## BEGIN
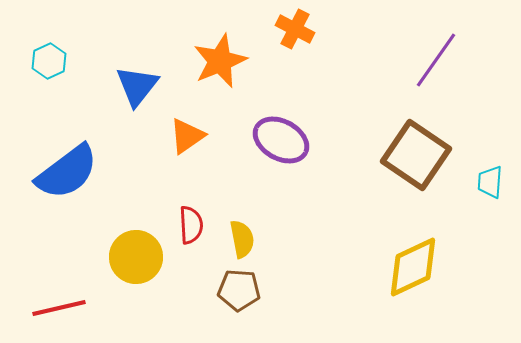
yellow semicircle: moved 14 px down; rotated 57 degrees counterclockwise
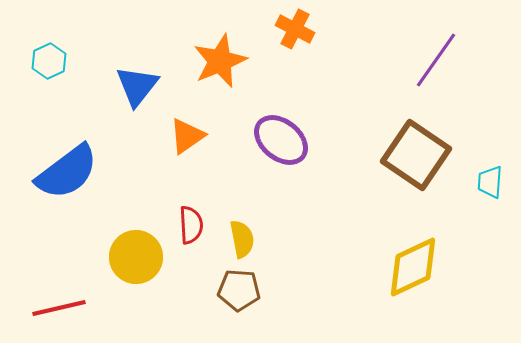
purple ellipse: rotated 10 degrees clockwise
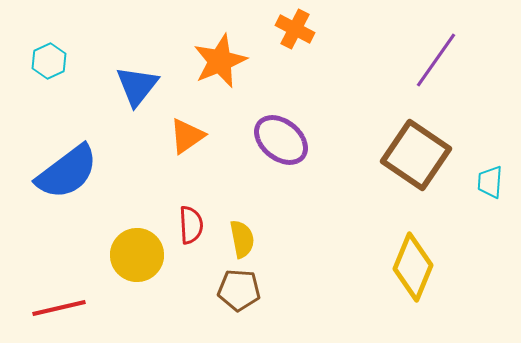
yellow circle: moved 1 px right, 2 px up
yellow diamond: rotated 42 degrees counterclockwise
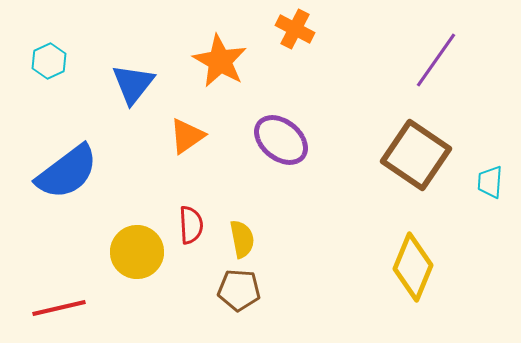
orange star: rotated 20 degrees counterclockwise
blue triangle: moved 4 px left, 2 px up
yellow circle: moved 3 px up
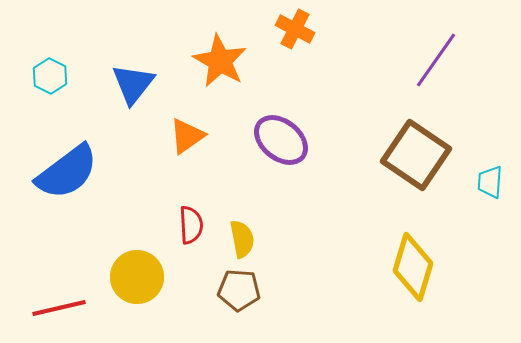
cyan hexagon: moved 1 px right, 15 px down; rotated 8 degrees counterclockwise
yellow circle: moved 25 px down
yellow diamond: rotated 6 degrees counterclockwise
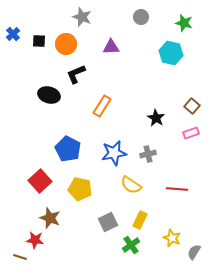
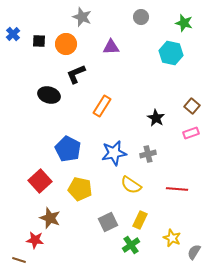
brown line: moved 1 px left, 3 px down
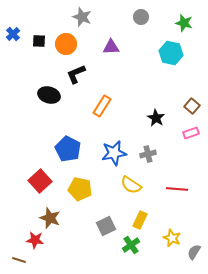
gray square: moved 2 px left, 4 px down
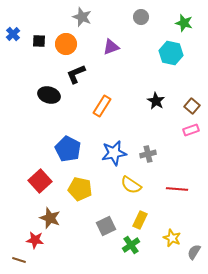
purple triangle: rotated 18 degrees counterclockwise
black star: moved 17 px up
pink rectangle: moved 3 px up
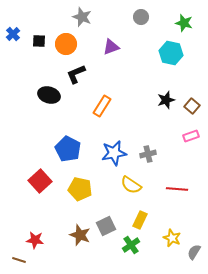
black star: moved 10 px right, 1 px up; rotated 24 degrees clockwise
pink rectangle: moved 6 px down
brown star: moved 30 px right, 17 px down
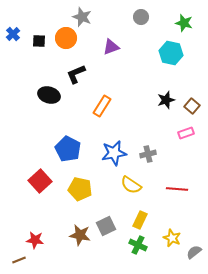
orange circle: moved 6 px up
pink rectangle: moved 5 px left, 3 px up
brown star: rotated 10 degrees counterclockwise
green cross: moved 7 px right; rotated 30 degrees counterclockwise
gray semicircle: rotated 21 degrees clockwise
brown line: rotated 40 degrees counterclockwise
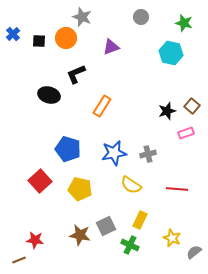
black star: moved 1 px right, 11 px down
blue pentagon: rotated 10 degrees counterclockwise
green cross: moved 8 px left
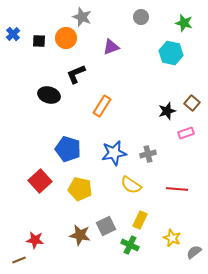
brown square: moved 3 px up
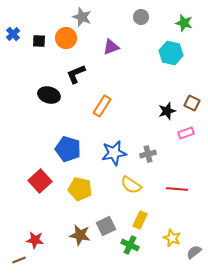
brown square: rotated 14 degrees counterclockwise
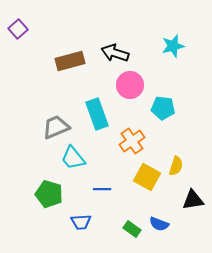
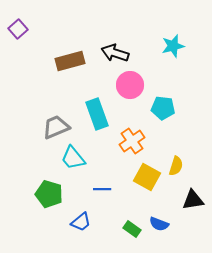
blue trapezoid: rotated 35 degrees counterclockwise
## END
DIRECTION: Filter the lines above, keeping only those that contain the word "star", and copy each kept line in full.

WORKED ANSWER:
orange star: rotated 20 degrees counterclockwise
black star: moved 17 px up
black star: moved 10 px right, 1 px up; rotated 24 degrees clockwise
brown star: moved 30 px right, 17 px down
brown star: rotated 10 degrees counterclockwise
black star: moved 1 px right, 11 px down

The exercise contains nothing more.